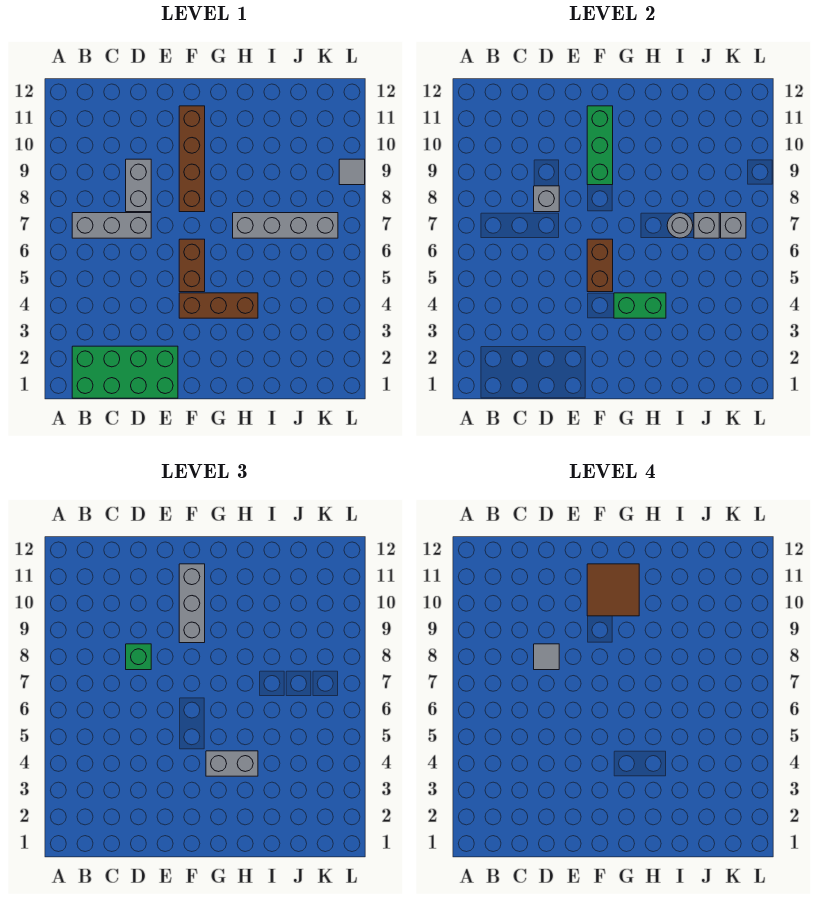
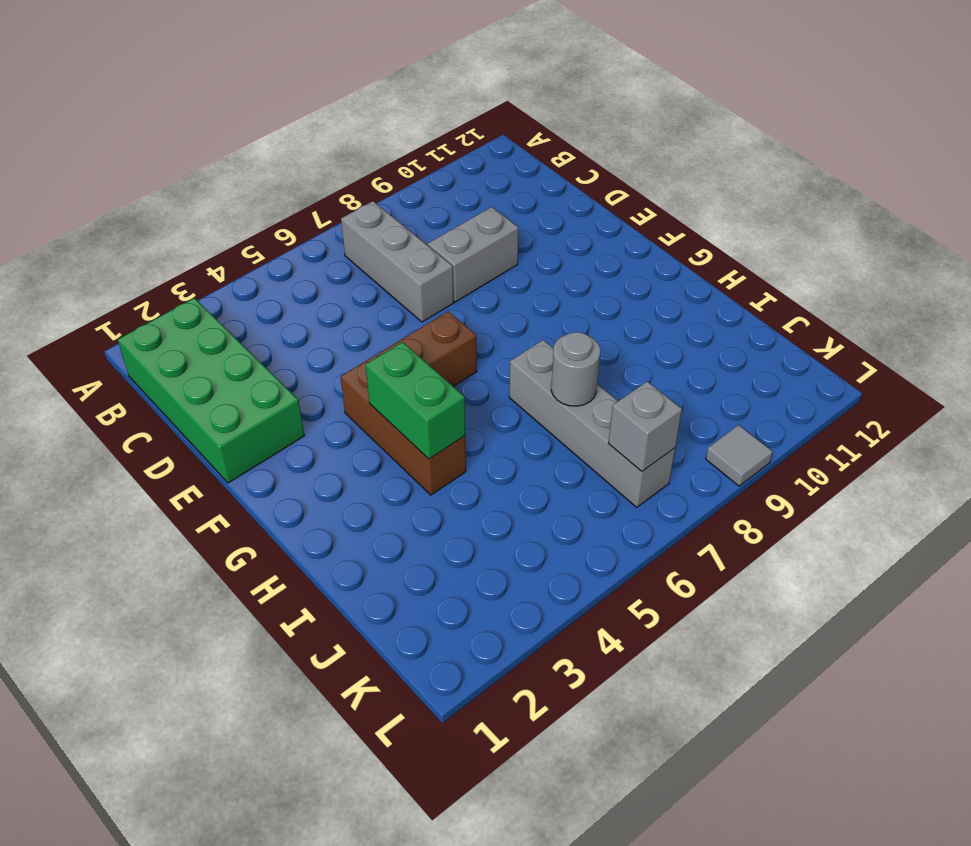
none -> brown brick F8:F11 level 1
none -> grey brick D8 level 2
none -> brown brick F5:F6 level 2

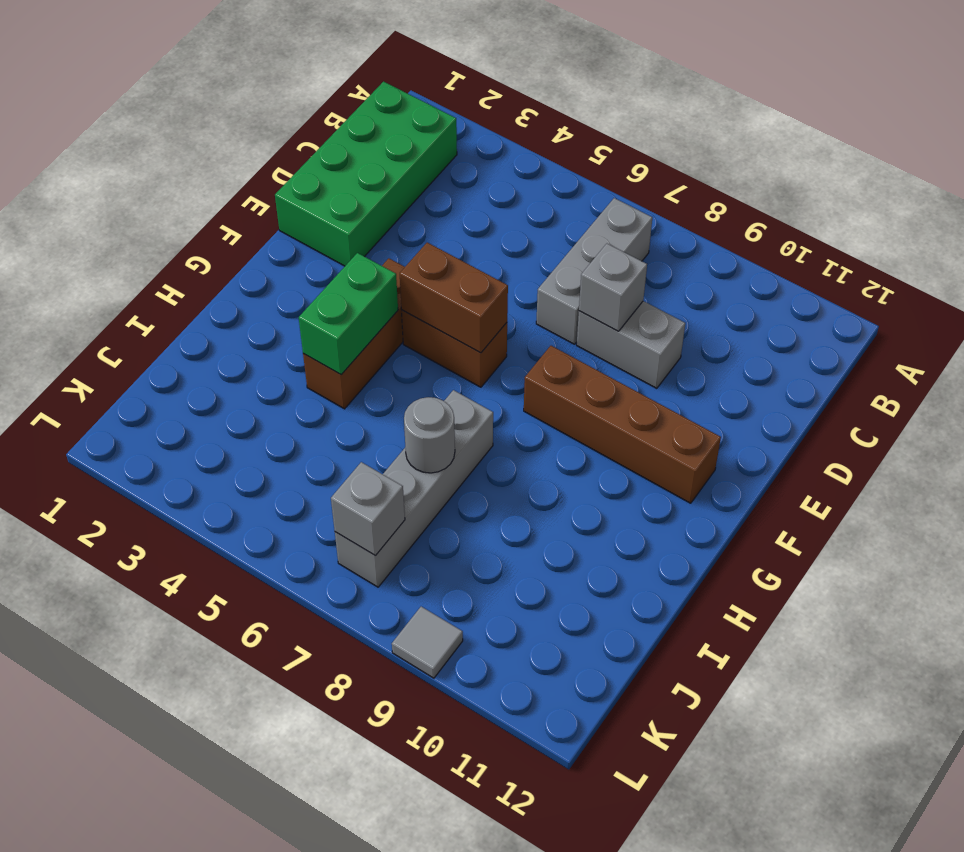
none -> green brick F9:F11 level 2
none -> grey brick J7 level 2
none -> green brick D8 level 3

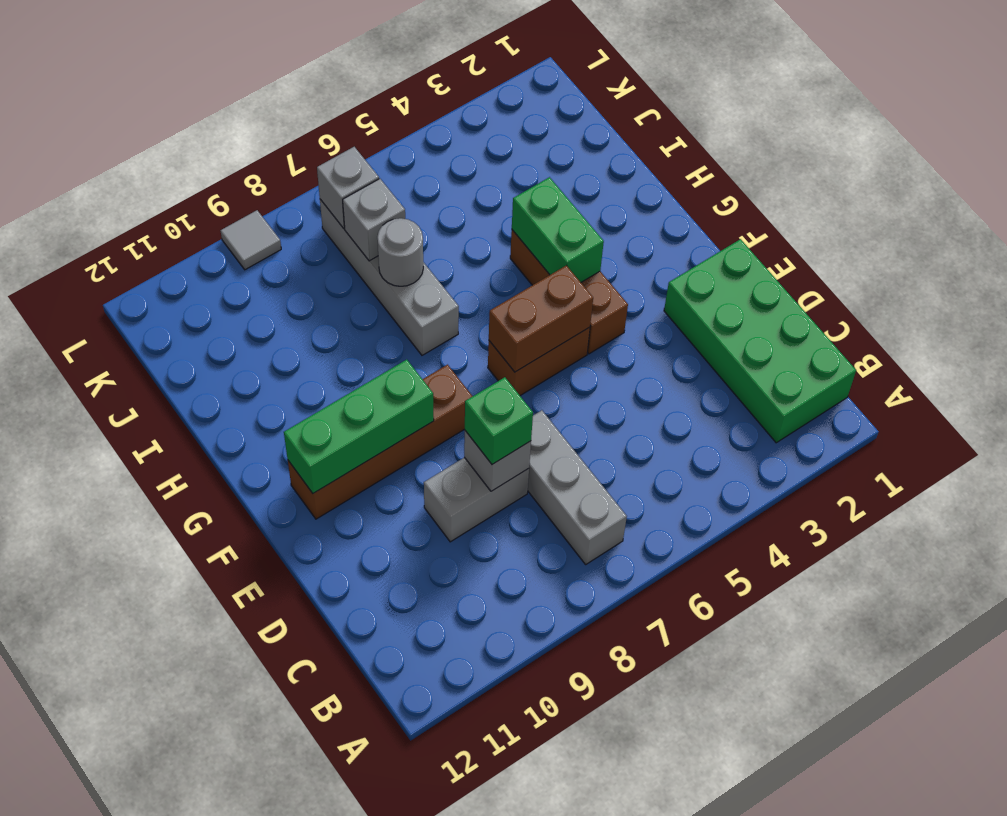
none -> grey brick F9:F11 level 3
none -> grey brick G4:H4 level 3
none -> grey tile D8 level 4

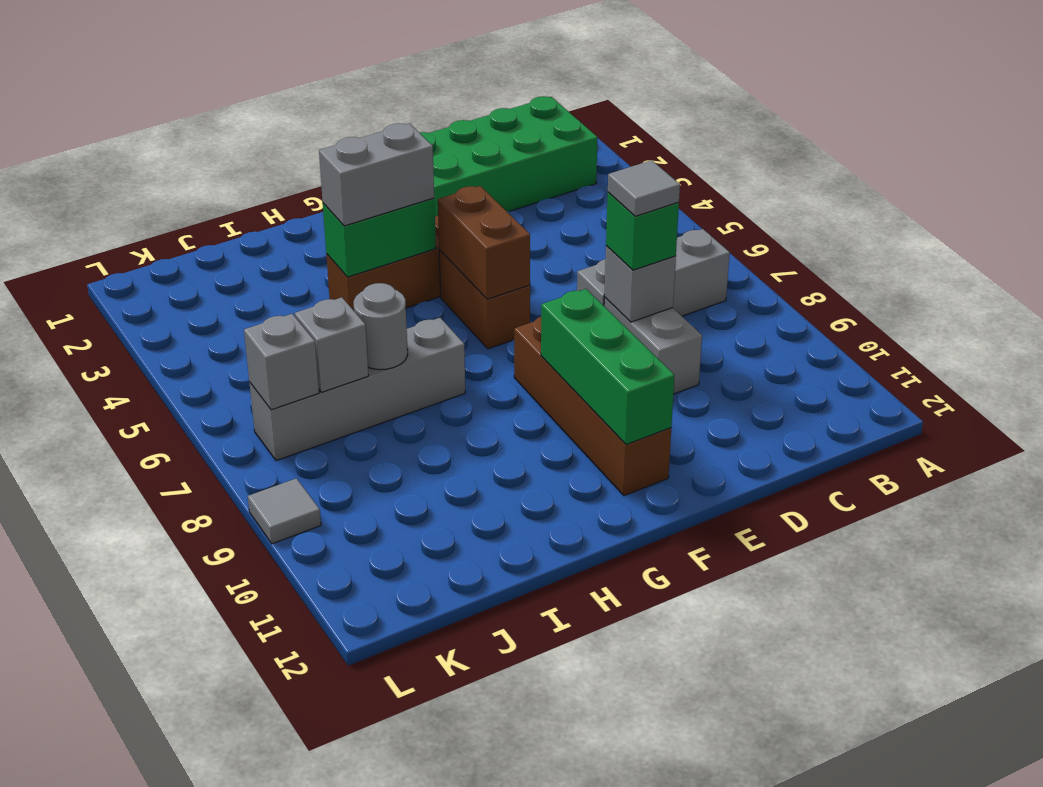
none -> grey brick F9:F11 level 3
none -> brown tile F10:G11 level 4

-=-=-

REQUIREMENT: Every record should come back exactly as it is, though none of the pictures should.

EXPECTED ANSWER:
none -> brown brick F8:F11 level 1
none -> grey brick D8 level 2
none -> brown brick F5:F6 level 2

none -> green brick F9:F11 level 2
none -> grey brick J7 level 2
none -> green brick D8 level 3

none -> grey brick F9:F11 level 3
none -> grey brick G4:H4 level 3
none -> grey tile D8 level 4

none -> grey brick F9:F11 level 3
none -> brown tile F10:G11 level 4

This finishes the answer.